Problem requirements: Below is a set of entries. Print the line that contains "(385, 168) = (660, 245): orange" and every later line word for word, through the final one.

· · · · ·

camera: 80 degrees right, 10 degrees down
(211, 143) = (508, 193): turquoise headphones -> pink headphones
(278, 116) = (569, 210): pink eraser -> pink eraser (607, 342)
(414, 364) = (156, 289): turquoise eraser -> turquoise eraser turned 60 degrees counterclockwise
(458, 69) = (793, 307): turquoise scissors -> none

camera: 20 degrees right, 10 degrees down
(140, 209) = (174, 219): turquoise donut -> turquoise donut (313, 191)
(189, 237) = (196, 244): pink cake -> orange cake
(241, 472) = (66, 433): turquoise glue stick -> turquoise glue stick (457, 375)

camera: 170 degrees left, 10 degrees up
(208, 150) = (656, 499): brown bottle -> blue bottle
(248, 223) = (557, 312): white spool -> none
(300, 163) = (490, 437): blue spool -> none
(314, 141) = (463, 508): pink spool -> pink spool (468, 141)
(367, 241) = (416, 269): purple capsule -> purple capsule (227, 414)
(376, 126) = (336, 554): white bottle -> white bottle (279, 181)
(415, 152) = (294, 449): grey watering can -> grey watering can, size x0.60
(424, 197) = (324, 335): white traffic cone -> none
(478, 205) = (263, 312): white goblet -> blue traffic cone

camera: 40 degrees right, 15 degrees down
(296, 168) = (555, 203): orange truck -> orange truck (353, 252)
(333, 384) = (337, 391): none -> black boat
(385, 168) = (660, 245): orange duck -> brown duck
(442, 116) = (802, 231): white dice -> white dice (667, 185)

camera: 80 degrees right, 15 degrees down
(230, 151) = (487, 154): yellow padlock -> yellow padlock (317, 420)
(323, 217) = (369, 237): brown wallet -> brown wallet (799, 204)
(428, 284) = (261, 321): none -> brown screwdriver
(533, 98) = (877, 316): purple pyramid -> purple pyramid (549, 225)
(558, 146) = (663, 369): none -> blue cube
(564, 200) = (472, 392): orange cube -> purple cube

· · · · ·

Exercise result:
(385, 168) = (660, 245): orange duck -> brown duck
(442, 116) = (802, 231): white dice -> white dice (667, 185)

camera: 80 degrees right, 15 degrees down
(230, 151) = (487, 154): yellow padlock -> yellow padlock (317, 420)
(323, 217) = (369, 237): brown wallet -> brown wallet (799, 204)
(428, 284) = (261, 321): none -> brown screwdriver
(533, 98) = (877, 316): purple pyramid -> purple pyramid (549, 225)
(558, 146) = (663, 369): none -> blue cube
(564, 200) = (472, 392): orange cube -> purple cube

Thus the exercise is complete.